- [Work request] For each line of the data below that contains "camera", return that line.

- [Excerpted data]

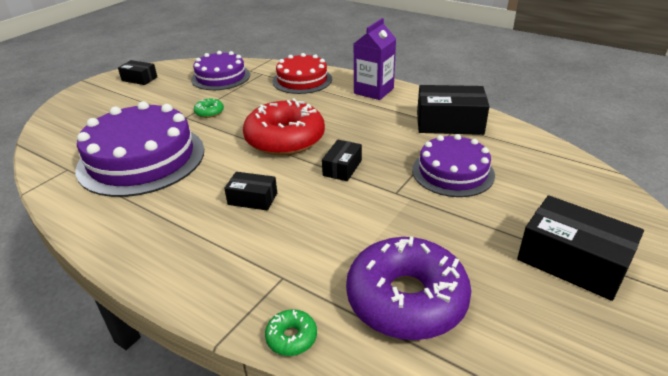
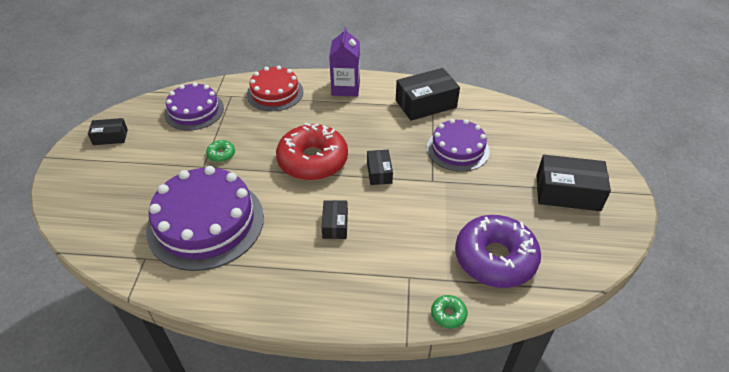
camera: 30 degrees left, 10 degrees up
black box [224,172,277,211] -> black box turned 75 degrees counterclockwise [322,200,348,239]

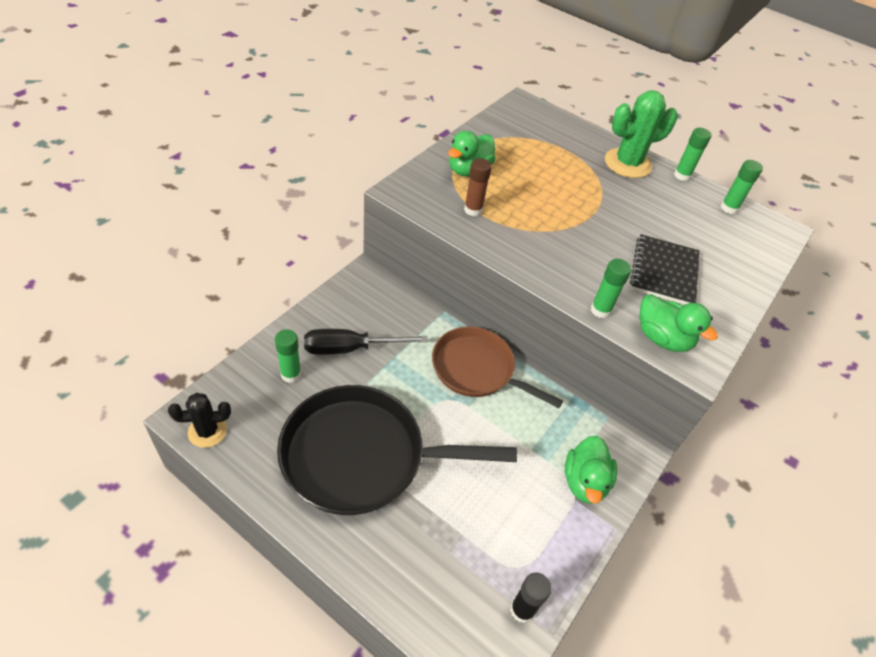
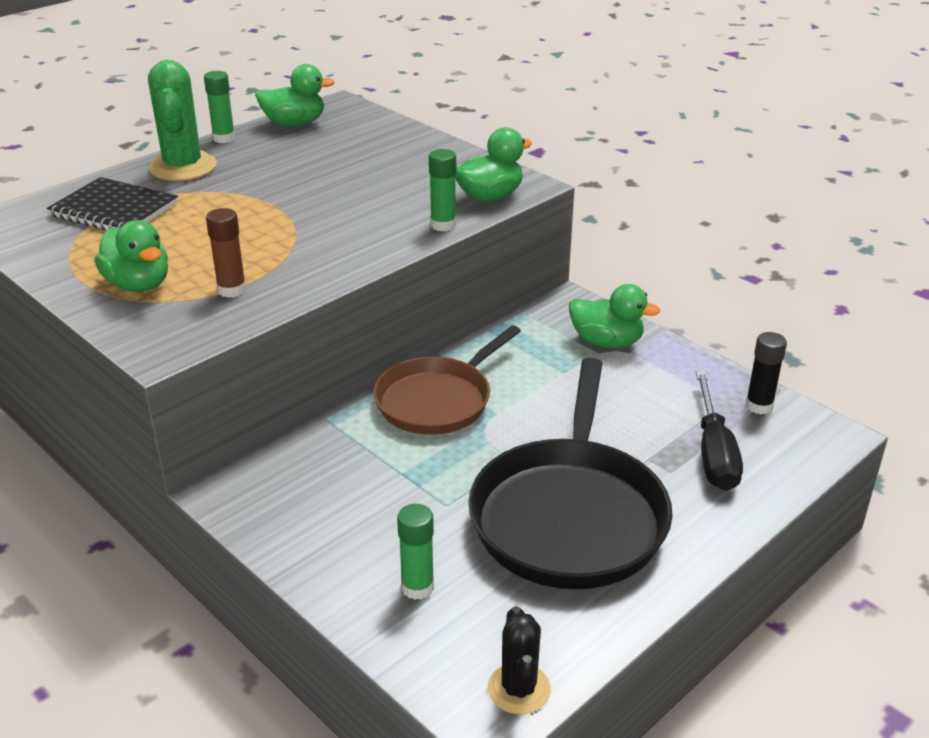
camera: 75 degrees left, 15 degrees down
black screwdriver [304,329,428,355] -> black screwdriver moved to [696,371,743,491]
black notebook [630,234,700,305] -> black notebook moved to [47,177,178,230]
green glue stick [720,160,763,214] -> green duck [255,64,335,126]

- [Answer below]
camera: 30 degrees left, 10 degrees up
camera: 75 degrees left, 15 degrees down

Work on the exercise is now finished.